__To do__: In the listing below, find the line holding "The pelota [gris]" and the line holding "The cactus [gris]". Write out those two lines and all lines between, exactly, and nothing more.

•••••

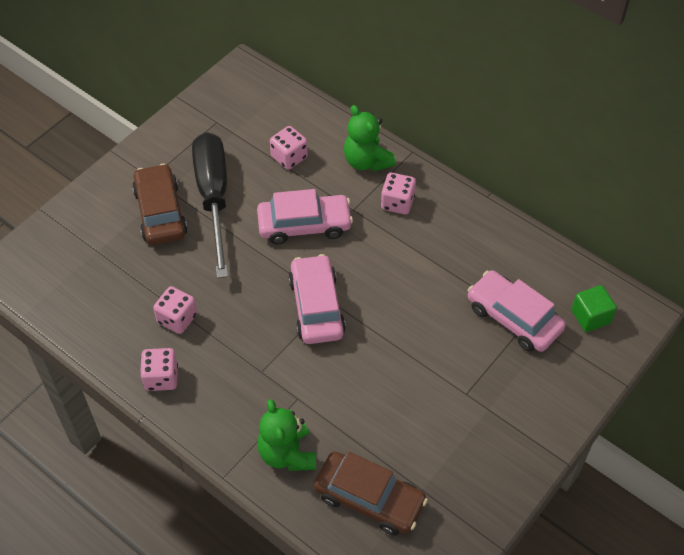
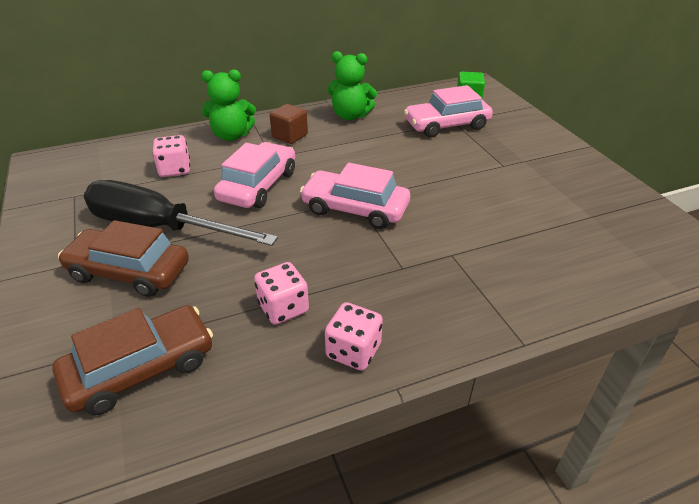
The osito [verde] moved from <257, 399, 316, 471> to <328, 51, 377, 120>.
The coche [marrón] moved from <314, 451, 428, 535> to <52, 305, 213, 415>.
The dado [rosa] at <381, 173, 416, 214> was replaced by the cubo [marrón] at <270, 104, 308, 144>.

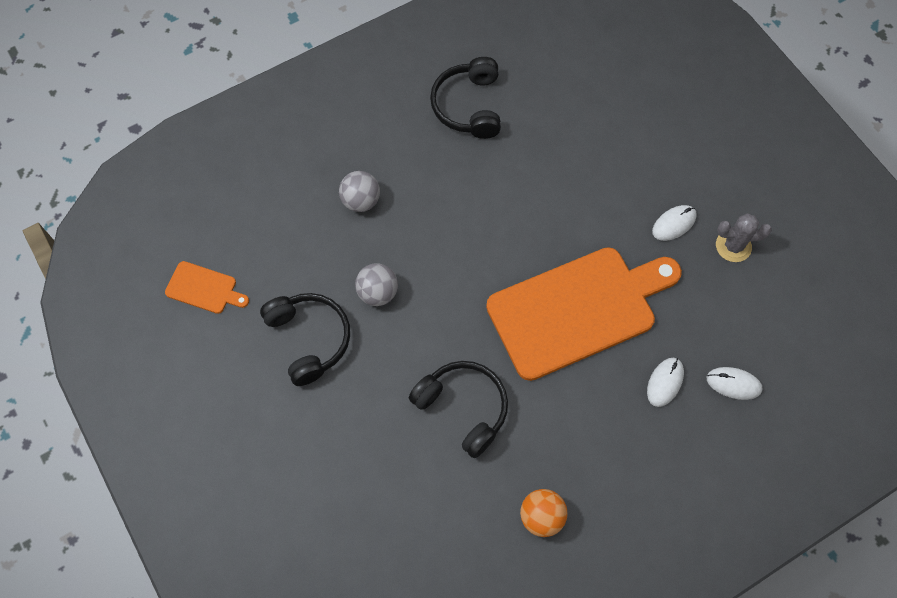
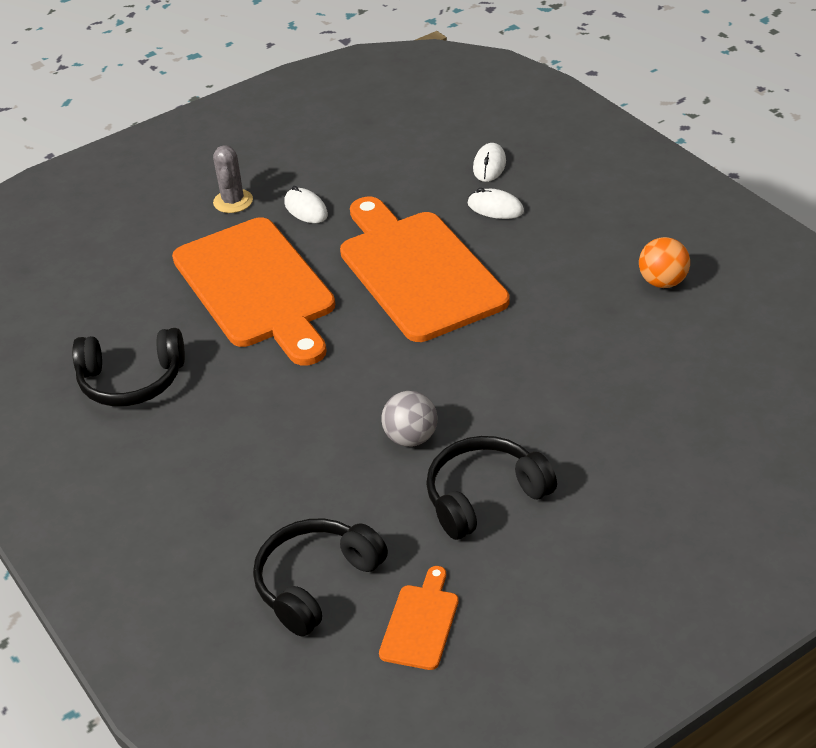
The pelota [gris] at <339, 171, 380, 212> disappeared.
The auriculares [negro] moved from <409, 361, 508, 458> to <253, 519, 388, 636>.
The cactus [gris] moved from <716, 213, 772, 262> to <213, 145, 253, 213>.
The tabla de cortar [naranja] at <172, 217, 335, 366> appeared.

•••••

__Answer section__:
The pelota [gris] at <339, 171, 380, 212> disappeared.
The auriculares [negro] moved from <409, 361, 508, 458> to <253, 519, 388, 636>.
The cactus [gris] moved from <716, 213, 772, 262> to <213, 145, 253, 213>.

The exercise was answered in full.